§ Listed entries:

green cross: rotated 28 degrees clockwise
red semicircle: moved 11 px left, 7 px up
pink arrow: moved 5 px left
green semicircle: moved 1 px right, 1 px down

==

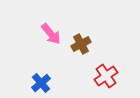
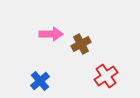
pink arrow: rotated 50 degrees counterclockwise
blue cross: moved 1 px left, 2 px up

§ Activity:
Your answer should be each line from the entries that includes the string "degrees".

§ Answer space:
green cross: rotated 28 degrees clockwise
pink arrow: rotated 50 degrees counterclockwise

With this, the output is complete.